## Job
Among the entries below, only the lines starting at the one with "blue clock: 10 -> 8" and ending at the one with "blue hat: 1 -> 3", both included, are to be printed exactly.

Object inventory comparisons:

+ + +

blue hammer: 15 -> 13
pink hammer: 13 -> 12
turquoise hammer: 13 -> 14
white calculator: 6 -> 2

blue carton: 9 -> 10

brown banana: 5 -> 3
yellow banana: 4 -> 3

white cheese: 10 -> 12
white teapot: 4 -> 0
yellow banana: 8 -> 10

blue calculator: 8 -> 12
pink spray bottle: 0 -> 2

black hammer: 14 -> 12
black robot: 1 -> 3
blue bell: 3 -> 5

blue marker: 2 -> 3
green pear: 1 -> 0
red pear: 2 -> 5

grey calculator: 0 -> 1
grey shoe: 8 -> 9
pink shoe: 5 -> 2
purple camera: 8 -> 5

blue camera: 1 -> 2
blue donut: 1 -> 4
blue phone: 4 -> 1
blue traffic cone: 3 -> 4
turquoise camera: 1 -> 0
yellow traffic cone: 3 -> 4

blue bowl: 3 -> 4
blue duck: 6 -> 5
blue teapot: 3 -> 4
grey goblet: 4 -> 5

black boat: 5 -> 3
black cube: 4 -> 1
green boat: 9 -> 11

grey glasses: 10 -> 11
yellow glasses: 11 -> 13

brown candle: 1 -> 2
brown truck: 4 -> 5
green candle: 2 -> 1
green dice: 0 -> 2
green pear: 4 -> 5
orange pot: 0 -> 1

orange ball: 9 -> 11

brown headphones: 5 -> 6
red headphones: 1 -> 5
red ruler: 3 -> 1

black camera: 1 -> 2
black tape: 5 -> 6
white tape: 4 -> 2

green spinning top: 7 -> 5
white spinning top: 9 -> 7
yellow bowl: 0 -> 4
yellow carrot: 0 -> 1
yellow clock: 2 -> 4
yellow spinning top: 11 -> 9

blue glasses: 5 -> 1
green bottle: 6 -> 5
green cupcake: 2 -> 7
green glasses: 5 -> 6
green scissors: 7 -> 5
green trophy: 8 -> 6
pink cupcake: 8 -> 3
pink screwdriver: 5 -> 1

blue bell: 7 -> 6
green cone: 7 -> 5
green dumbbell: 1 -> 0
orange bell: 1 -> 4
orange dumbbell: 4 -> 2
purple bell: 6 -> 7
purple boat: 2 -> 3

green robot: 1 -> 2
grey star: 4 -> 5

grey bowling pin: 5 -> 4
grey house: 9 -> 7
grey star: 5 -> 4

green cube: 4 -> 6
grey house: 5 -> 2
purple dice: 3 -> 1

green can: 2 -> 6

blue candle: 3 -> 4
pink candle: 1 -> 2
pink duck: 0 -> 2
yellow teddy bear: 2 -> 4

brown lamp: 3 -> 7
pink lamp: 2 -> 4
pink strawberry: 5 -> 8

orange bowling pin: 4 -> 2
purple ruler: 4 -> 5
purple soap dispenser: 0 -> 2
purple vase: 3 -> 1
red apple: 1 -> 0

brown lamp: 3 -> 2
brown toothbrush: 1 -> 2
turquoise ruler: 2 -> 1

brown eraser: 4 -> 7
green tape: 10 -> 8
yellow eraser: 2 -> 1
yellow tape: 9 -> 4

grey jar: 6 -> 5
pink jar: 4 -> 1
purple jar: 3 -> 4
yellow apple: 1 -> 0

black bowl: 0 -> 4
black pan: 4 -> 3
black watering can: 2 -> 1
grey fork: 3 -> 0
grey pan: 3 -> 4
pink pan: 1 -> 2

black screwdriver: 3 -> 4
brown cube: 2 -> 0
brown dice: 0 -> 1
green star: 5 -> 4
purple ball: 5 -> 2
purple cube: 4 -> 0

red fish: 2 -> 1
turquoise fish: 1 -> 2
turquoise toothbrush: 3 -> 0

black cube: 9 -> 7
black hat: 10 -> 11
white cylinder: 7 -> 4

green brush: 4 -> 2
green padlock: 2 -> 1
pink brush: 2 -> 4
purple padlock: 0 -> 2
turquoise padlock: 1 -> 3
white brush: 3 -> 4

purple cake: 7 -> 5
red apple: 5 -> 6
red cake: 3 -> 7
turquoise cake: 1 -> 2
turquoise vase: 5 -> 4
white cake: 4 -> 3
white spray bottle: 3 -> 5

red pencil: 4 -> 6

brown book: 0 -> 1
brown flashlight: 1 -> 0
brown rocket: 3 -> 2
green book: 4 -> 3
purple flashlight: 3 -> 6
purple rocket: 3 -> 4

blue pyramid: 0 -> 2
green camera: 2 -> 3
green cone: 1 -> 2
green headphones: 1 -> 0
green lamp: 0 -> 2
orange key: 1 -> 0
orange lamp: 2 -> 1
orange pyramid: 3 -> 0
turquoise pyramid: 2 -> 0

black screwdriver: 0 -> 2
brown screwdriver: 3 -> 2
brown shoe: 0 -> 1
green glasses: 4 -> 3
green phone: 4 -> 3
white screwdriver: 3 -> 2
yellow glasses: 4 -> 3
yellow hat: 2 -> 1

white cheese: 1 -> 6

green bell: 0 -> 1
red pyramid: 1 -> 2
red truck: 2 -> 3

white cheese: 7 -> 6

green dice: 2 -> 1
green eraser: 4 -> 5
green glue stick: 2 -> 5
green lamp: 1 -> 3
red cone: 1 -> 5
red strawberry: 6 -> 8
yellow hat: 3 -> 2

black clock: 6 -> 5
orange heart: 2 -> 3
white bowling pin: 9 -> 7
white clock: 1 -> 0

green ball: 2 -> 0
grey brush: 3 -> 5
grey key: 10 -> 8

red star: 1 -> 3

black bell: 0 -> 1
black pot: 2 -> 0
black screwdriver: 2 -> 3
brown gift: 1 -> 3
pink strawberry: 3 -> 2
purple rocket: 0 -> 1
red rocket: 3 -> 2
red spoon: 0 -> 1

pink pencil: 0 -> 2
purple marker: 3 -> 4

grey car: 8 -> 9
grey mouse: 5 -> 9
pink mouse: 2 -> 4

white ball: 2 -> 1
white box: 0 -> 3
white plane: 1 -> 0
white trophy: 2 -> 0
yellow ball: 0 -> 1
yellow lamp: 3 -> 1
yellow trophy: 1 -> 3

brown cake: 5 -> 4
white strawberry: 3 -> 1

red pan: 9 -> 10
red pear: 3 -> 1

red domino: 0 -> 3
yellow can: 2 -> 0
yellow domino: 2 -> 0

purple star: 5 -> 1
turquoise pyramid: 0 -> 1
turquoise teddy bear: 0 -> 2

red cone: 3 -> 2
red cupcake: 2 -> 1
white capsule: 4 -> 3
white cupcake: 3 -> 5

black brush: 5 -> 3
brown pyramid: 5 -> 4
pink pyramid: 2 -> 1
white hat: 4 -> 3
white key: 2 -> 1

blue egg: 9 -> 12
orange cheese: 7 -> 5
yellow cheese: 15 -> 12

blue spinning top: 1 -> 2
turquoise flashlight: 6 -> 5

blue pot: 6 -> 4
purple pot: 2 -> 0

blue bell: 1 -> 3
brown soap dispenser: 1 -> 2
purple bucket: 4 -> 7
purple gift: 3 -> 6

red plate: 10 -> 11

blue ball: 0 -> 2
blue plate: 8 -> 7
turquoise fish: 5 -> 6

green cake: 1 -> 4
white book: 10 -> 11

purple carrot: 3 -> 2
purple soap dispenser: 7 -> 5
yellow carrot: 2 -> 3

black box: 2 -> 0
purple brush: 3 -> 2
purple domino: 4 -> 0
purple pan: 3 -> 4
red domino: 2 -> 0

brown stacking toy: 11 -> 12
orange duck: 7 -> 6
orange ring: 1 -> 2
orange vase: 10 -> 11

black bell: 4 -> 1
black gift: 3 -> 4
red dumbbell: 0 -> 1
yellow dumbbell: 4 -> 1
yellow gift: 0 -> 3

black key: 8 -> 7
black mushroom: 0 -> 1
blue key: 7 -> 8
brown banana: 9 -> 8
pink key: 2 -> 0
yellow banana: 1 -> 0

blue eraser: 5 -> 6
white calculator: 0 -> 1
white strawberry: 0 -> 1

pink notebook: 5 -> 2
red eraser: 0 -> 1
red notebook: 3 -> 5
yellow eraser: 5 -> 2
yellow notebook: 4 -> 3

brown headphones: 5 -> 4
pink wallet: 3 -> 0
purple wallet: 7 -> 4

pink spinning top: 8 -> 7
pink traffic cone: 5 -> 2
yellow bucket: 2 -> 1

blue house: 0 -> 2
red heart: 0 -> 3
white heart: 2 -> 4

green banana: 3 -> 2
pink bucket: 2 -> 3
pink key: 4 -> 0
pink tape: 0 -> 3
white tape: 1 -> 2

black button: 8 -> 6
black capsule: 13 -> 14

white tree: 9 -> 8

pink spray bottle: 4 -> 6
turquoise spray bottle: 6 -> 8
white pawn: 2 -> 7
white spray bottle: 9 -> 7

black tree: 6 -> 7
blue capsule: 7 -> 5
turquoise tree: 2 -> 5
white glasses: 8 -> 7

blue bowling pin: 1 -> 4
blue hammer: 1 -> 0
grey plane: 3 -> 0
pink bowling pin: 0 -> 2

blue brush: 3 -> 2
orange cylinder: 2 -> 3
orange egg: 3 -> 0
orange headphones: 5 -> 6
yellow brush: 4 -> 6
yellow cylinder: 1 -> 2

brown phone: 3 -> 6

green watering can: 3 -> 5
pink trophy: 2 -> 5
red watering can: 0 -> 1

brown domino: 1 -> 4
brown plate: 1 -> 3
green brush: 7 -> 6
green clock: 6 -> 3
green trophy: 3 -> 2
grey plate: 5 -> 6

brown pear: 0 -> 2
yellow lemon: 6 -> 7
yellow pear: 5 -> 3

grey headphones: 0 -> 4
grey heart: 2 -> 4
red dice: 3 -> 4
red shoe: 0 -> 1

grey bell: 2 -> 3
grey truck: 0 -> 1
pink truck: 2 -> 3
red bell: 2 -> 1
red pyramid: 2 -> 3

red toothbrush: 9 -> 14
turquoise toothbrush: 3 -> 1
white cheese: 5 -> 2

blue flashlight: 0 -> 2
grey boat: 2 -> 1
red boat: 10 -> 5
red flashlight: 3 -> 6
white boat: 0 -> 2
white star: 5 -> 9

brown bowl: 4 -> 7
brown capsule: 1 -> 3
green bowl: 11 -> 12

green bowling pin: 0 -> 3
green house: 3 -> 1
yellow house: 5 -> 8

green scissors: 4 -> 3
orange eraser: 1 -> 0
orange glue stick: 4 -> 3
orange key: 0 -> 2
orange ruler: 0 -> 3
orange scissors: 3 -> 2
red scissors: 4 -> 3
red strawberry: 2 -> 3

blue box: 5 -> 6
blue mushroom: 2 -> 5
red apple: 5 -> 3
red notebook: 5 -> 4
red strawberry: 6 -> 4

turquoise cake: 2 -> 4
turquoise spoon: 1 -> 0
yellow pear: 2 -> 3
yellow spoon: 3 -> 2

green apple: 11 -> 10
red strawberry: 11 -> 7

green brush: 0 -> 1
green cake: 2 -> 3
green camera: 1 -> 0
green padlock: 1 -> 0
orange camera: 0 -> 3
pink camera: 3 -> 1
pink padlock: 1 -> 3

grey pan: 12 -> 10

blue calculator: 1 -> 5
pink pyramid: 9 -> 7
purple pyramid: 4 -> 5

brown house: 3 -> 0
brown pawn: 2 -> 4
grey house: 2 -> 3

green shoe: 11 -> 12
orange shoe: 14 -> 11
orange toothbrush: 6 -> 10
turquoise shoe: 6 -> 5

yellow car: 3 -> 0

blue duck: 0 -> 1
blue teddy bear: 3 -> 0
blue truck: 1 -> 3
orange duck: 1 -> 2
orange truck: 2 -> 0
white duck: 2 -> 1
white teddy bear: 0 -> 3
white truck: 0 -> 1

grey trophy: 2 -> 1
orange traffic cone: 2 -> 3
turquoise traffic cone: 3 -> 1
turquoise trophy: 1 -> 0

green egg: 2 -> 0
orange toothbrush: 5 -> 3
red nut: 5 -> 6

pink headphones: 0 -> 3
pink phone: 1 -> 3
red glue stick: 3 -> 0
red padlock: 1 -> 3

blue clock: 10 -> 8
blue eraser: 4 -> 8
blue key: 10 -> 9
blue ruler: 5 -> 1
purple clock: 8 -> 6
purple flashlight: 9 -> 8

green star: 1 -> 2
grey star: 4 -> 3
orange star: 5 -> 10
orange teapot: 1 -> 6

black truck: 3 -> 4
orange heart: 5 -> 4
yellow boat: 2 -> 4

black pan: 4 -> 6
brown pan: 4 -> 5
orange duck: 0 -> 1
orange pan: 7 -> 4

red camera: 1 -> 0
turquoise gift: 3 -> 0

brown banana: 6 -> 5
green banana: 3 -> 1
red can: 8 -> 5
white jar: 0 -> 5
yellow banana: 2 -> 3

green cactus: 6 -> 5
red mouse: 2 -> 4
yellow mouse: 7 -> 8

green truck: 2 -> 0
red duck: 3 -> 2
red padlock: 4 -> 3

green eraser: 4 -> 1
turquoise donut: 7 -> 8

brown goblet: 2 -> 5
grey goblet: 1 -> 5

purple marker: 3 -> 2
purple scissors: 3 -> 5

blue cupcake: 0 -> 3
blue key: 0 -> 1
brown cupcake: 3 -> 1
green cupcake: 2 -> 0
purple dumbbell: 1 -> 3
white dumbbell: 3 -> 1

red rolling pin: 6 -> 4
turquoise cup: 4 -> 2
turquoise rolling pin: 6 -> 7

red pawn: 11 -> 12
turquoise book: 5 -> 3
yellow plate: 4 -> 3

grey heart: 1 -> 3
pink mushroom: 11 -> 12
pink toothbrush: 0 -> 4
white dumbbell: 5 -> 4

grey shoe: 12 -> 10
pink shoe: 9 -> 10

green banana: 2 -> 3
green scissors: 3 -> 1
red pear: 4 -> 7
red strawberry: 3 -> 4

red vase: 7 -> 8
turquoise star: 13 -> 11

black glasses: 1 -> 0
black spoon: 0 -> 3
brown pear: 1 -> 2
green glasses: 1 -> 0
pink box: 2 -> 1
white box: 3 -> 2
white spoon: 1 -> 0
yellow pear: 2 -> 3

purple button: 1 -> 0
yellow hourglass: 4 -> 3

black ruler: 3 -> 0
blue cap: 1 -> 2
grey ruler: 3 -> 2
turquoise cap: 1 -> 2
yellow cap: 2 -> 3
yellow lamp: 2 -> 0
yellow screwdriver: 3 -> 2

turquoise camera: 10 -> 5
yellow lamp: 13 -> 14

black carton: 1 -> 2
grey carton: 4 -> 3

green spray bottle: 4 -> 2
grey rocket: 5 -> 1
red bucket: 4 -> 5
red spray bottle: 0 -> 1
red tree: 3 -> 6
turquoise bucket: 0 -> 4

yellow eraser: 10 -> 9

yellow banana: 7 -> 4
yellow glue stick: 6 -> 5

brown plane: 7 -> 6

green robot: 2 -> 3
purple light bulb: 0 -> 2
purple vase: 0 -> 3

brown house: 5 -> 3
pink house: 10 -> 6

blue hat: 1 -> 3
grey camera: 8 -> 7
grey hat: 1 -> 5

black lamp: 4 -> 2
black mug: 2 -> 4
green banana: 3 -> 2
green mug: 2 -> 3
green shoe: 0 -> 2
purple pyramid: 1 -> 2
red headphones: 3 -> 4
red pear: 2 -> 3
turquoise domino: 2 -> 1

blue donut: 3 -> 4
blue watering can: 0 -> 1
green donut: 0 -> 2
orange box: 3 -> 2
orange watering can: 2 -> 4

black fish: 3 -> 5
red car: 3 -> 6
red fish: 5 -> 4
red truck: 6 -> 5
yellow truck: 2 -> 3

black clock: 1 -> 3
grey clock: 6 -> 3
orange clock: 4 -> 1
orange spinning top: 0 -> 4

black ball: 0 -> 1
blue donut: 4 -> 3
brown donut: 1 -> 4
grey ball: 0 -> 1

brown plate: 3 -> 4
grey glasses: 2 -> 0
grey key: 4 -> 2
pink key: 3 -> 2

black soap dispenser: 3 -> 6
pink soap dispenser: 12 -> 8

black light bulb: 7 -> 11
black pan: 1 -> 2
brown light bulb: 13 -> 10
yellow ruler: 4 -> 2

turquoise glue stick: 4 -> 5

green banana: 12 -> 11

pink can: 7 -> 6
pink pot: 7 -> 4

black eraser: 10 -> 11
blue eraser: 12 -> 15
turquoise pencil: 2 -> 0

+ + +

## Completed exercise
blue clock: 10 -> 8
blue eraser: 4 -> 8
blue key: 10 -> 9
blue ruler: 5 -> 1
purple clock: 8 -> 6
purple flashlight: 9 -> 8

green star: 1 -> 2
grey star: 4 -> 3
orange star: 5 -> 10
orange teapot: 1 -> 6

black truck: 3 -> 4
orange heart: 5 -> 4
yellow boat: 2 -> 4

black pan: 4 -> 6
brown pan: 4 -> 5
orange duck: 0 -> 1
orange pan: 7 -> 4

red camera: 1 -> 0
turquoise gift: 3 -> 0

brown banana: 6 -> 5
green banana: 3 -> 1
red can: 8 -> 5
white jar: 0 -> 5
yellow banana: 2 -> 3

green cactus: 6 -> 5
red mouse: 2 -> 4
yellow mouse: 7 -> 8

green truck: 2 -> 0
red duck: 3 -> 2
red padlock: 4 -> 3

green eraser: 4 -> 1
turquoise donut: 7 -> 8

brown goblet: 2 -> 5
grey goblet: 1 -> 5

purple marker: 3 -> 2
purple scissors: 3 -> 5

blue cupcake: 0 -> 3
blue key: 0 -> 1
brown cupcake: 3 -> 1
green cupcake: 2 -> 0
purple dumbbell: 1 -> 3
white dumbbell: 3 -> 1

red rolling pin: 6 -> 4
turquoise cup: 4 -> 2
turquoise rolling pin: 6 -> 7

red pawn: 11 -> 12
turquoise book: 5 -> 3
yellow plate: 4 -> 3

grey heart: 1 -> 3
pink mushroom: 11 -> 12
pink toothbrush: 0 -> 4
white dumbbell: 5 -> 4

grey shoe: 12 -> 10
pink shoe: 9 -> 10

green banana: 2 -> 3
green scissors: 3 -> 1
red pear: 4 -> 7
red strawberry: 3 -> 4

red vase: 7 -> 8
turquoise star: 13 -> 11

black glasses: 1 -> 0
black spoon: 0 -> 3
brown pear: 1 -> 2
green glasses: 1 -> 0
pink box: 2 -> 1
white box: 3 -> 2
white spoon: 1 -> 0
yellow pear: 2 -> 3

purple button: 1 -> 0
yellow hourglass: 4 -> 3

black ruler: 3 -> 0
blue cap: 1 -> 2
grey ruler: 3 -> 2
turquoise cap: 1 -> 2
yellow cap: 2 -> 3
yellow lamp: 2 -> 0
yellow screwdriver: 3 -> 2

turquoise camera: 10 -> 5
yellow lamp: 13 -> 14

black carton: 1 -> 2
grey carton: 4 -> 3

green spray bottle: 4 -> 2
grey rocket: 5 -> 1
red bucket: 4 -> 5
red spray bottle: 0 -> 1
red tree: 3 -> 6
turquoise bucket: 0 -> 4

yellow eraser: 10 -> 9

yellow banana: 7 -> 4
yellow glue stick: 6 -> 5

brown plane: 7 -> 6

green robot: 2 -> 3
purple light bulb: 0 -> 2
purple vase: 0 -> 3

brown house: 5 -> 3
pink house: 10 -> 6

blue hat: 1 -> 3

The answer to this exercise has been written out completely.